Extract every line of the material below that contains the string "Violine". Matching is case-sensitive.

--- Dataset items ---
════════════════

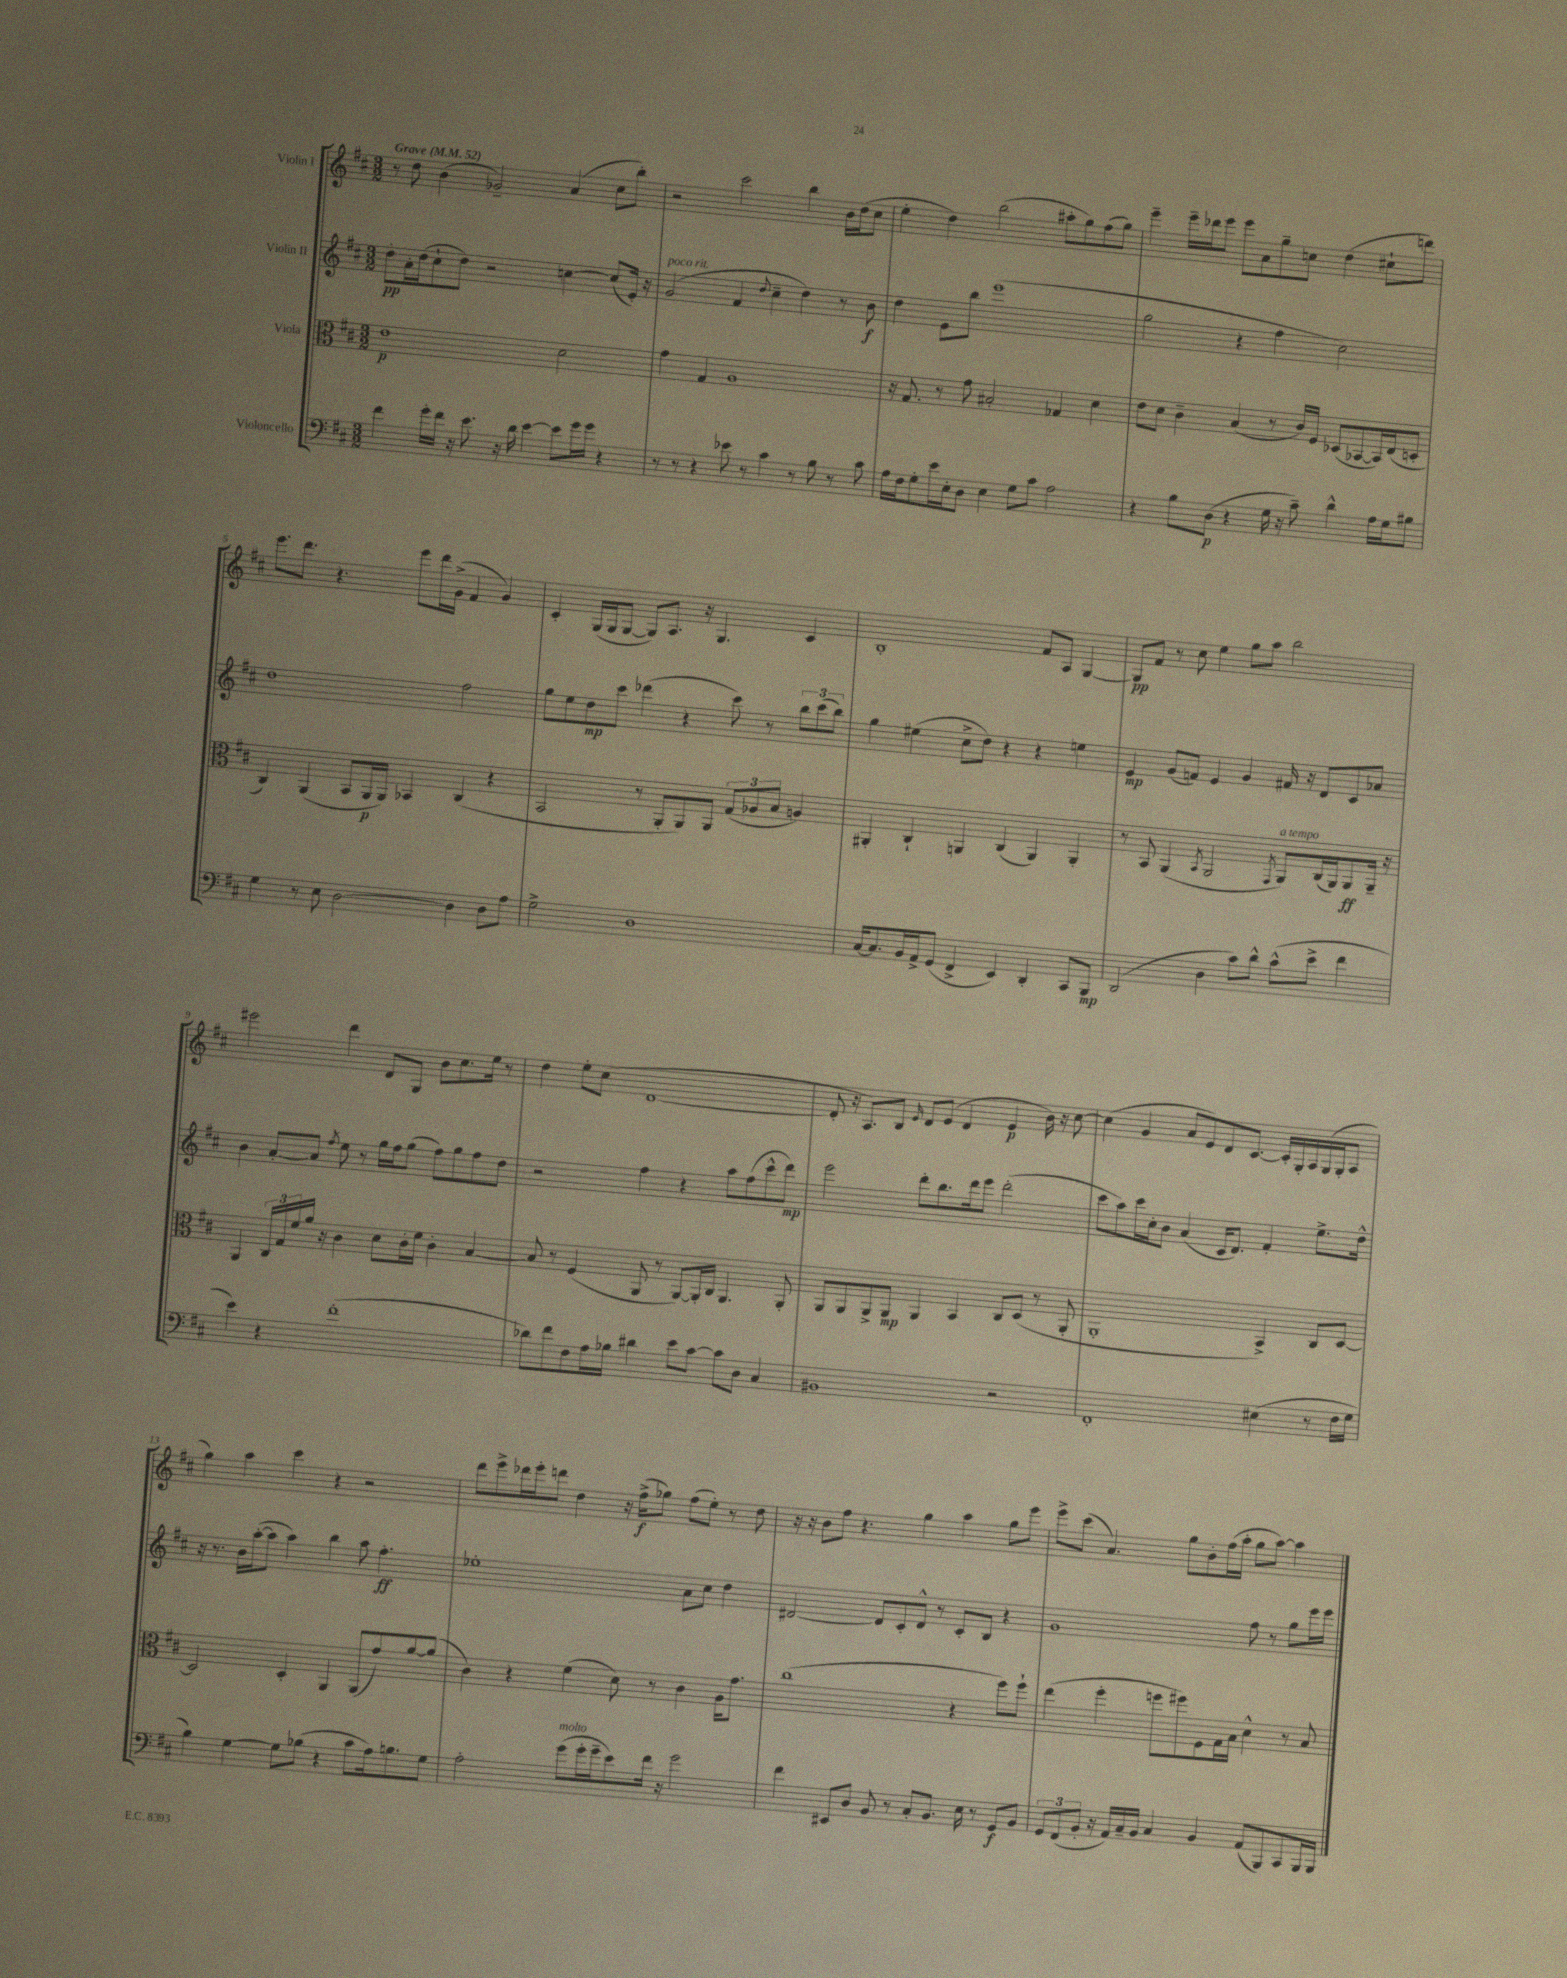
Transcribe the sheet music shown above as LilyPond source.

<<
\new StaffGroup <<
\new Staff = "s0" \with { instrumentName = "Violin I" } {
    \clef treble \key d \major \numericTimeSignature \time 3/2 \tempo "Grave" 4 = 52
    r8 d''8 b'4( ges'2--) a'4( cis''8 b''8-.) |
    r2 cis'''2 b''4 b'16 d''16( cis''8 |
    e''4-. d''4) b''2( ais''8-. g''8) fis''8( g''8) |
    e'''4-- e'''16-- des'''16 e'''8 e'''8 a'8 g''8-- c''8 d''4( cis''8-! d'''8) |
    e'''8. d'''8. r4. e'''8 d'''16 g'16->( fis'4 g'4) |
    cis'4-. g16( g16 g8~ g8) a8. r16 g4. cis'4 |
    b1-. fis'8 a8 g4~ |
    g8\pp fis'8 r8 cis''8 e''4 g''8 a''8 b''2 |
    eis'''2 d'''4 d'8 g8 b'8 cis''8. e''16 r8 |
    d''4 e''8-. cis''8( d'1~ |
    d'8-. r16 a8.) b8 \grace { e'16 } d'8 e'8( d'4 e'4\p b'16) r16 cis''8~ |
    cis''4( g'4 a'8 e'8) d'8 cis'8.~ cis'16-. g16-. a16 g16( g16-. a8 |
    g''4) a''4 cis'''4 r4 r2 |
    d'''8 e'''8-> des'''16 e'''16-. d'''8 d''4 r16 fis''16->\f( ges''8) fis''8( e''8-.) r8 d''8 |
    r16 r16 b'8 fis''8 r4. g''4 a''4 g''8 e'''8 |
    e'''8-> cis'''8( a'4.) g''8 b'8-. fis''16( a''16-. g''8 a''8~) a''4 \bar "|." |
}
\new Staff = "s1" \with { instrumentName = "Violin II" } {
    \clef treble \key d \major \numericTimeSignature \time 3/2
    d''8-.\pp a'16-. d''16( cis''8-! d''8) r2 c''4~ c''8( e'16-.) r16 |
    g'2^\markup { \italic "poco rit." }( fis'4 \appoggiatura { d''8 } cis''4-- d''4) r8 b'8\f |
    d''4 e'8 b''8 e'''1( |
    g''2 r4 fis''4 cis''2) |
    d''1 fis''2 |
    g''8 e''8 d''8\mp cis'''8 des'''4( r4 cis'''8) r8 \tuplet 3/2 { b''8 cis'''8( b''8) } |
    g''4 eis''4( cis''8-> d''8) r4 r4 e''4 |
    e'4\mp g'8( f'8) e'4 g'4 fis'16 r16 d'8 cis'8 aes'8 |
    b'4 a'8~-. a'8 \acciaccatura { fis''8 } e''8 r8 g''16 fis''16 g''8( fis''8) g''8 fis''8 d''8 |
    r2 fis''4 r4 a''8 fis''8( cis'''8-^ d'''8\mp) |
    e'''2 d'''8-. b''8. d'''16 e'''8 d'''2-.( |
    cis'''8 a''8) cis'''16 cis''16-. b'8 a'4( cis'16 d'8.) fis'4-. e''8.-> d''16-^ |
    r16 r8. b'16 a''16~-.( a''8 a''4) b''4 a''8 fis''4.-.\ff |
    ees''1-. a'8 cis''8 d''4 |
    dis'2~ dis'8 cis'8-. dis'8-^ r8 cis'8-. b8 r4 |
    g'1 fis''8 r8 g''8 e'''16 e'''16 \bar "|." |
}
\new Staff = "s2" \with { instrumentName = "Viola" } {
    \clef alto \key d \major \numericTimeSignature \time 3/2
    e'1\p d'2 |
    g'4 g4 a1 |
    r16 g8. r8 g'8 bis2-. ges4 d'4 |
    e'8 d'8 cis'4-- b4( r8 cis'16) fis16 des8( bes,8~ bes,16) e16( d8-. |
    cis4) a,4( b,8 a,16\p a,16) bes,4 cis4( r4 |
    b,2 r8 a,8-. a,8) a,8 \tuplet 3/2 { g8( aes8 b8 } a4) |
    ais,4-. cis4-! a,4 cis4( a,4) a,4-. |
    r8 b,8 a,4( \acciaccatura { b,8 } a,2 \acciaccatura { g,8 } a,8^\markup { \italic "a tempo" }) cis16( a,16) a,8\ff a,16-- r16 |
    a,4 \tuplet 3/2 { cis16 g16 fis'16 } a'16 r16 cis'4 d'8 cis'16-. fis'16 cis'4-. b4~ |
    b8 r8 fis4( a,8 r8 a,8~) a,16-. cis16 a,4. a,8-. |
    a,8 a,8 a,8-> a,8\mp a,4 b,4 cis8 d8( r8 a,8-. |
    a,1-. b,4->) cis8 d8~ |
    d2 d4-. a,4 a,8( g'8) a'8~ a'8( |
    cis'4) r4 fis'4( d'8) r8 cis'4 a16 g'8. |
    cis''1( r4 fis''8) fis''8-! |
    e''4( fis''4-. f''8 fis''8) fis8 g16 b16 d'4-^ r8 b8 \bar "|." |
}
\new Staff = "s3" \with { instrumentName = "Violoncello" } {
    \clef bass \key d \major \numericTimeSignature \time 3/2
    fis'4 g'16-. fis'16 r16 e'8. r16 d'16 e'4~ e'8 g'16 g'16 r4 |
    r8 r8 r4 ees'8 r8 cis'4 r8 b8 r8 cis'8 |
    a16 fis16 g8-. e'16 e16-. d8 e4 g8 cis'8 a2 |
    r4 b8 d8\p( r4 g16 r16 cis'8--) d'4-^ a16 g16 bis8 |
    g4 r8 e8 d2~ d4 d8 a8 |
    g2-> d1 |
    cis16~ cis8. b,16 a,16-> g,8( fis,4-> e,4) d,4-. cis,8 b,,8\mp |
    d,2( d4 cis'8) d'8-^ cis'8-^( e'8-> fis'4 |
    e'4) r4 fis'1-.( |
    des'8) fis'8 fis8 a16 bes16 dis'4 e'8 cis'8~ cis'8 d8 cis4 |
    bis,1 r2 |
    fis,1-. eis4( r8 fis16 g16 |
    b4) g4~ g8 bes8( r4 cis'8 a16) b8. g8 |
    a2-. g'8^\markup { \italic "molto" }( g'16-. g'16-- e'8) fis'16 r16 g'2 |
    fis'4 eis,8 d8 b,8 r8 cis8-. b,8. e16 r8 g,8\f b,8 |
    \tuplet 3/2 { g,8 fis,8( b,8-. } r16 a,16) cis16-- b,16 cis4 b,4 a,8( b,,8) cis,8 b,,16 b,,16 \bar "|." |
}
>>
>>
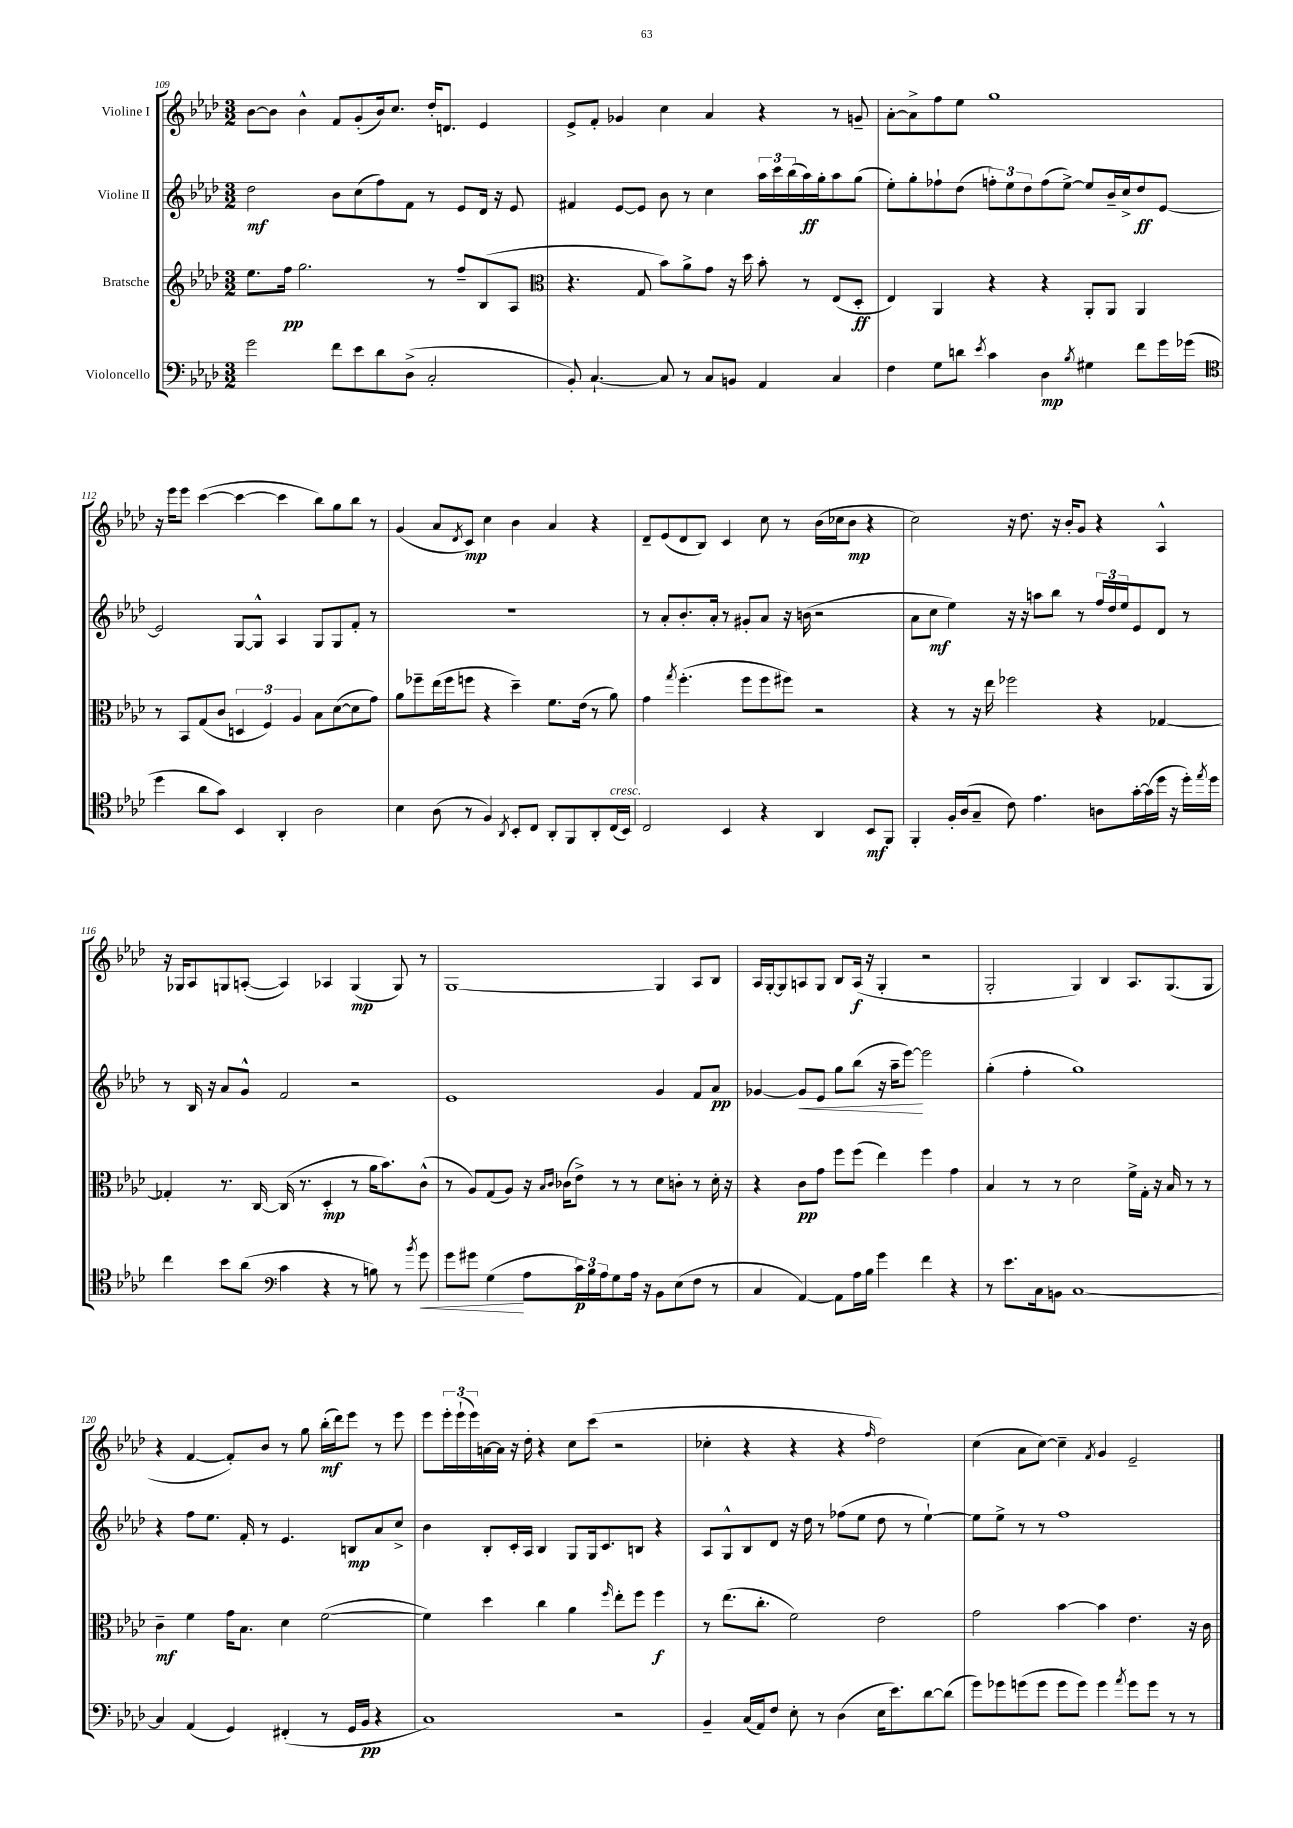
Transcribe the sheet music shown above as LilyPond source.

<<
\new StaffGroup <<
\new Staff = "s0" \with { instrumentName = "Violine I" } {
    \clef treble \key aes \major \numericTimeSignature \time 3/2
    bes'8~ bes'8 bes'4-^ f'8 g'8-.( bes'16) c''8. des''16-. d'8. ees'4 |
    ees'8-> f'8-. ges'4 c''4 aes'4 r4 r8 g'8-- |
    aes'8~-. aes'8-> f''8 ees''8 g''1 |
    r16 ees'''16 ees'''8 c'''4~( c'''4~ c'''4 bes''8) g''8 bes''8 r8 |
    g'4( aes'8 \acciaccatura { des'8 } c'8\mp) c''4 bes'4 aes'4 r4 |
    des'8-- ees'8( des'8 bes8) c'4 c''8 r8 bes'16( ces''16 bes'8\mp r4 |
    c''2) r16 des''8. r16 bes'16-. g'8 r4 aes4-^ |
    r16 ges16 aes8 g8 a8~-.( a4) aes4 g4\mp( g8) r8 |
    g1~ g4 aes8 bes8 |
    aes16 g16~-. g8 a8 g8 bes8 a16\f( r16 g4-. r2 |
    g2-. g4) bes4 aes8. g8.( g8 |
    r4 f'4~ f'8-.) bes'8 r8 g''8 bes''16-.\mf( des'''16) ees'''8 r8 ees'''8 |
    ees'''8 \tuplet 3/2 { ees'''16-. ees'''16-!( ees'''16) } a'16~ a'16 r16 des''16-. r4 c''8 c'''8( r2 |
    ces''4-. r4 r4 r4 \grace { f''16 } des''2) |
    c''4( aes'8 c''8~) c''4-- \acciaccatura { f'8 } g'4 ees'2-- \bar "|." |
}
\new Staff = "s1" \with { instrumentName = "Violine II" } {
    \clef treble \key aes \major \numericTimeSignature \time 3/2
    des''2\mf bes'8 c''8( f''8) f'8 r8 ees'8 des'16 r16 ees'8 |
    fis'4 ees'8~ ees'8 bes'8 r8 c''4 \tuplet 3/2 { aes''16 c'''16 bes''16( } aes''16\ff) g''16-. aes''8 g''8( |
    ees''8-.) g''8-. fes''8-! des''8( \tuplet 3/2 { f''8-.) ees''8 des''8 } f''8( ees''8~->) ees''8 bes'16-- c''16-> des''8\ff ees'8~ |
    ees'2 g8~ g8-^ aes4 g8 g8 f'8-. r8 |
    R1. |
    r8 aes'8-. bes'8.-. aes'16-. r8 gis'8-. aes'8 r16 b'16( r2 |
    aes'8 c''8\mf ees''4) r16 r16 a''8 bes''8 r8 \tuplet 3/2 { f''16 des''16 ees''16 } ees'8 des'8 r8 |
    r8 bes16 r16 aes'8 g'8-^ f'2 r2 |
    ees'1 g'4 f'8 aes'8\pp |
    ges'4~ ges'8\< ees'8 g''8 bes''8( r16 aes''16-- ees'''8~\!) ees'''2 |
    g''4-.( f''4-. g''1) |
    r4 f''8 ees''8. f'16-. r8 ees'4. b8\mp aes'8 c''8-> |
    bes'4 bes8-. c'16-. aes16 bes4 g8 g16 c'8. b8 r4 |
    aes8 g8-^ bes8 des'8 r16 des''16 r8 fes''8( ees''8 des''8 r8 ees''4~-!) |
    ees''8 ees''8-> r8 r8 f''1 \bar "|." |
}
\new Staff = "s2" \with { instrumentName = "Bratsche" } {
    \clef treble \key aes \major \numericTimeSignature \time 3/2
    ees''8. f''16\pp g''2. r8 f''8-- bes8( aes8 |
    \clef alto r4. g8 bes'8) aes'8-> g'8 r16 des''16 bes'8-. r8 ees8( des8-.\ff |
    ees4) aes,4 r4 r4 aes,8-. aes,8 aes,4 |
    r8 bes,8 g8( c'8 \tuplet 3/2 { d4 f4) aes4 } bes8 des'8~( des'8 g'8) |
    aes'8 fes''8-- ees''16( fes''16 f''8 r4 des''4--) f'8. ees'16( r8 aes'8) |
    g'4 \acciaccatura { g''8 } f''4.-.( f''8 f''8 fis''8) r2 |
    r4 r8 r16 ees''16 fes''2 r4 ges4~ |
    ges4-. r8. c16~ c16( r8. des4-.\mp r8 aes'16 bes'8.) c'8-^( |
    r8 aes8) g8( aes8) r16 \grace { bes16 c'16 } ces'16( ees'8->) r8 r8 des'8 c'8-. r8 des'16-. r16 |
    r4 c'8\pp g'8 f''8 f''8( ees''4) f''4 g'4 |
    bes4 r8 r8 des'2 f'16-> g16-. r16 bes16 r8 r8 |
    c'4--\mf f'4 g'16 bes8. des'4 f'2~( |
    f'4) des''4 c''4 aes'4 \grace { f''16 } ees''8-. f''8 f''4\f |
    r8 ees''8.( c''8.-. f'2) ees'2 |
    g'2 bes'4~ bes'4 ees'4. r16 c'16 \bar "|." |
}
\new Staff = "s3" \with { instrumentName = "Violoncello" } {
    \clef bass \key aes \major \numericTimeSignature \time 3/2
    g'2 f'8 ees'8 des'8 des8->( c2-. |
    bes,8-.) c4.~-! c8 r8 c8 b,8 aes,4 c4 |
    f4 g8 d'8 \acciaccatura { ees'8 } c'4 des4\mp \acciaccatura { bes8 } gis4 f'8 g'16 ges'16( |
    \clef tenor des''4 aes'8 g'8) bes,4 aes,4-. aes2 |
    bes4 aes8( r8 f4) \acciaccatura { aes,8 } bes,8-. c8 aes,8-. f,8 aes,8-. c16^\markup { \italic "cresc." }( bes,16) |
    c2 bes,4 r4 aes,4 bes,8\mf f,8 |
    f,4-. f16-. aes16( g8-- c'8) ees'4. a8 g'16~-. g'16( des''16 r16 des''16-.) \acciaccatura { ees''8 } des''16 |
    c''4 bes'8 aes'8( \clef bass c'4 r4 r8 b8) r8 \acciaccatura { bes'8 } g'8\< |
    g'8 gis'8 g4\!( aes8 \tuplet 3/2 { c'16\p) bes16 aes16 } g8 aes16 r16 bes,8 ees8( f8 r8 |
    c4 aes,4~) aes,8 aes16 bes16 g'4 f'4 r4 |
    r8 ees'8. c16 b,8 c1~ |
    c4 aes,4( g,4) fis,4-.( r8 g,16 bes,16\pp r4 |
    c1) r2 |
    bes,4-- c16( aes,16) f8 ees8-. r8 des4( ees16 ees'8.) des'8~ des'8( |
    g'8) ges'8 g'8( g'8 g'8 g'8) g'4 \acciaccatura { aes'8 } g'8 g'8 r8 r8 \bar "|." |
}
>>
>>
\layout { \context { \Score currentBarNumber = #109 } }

════════════════

--- Full output ---
\new Staff = "s0" \with { instrumentName = "Violine I" } {
\new Staff = "s1" \with { instrumentName = "Violine II" } {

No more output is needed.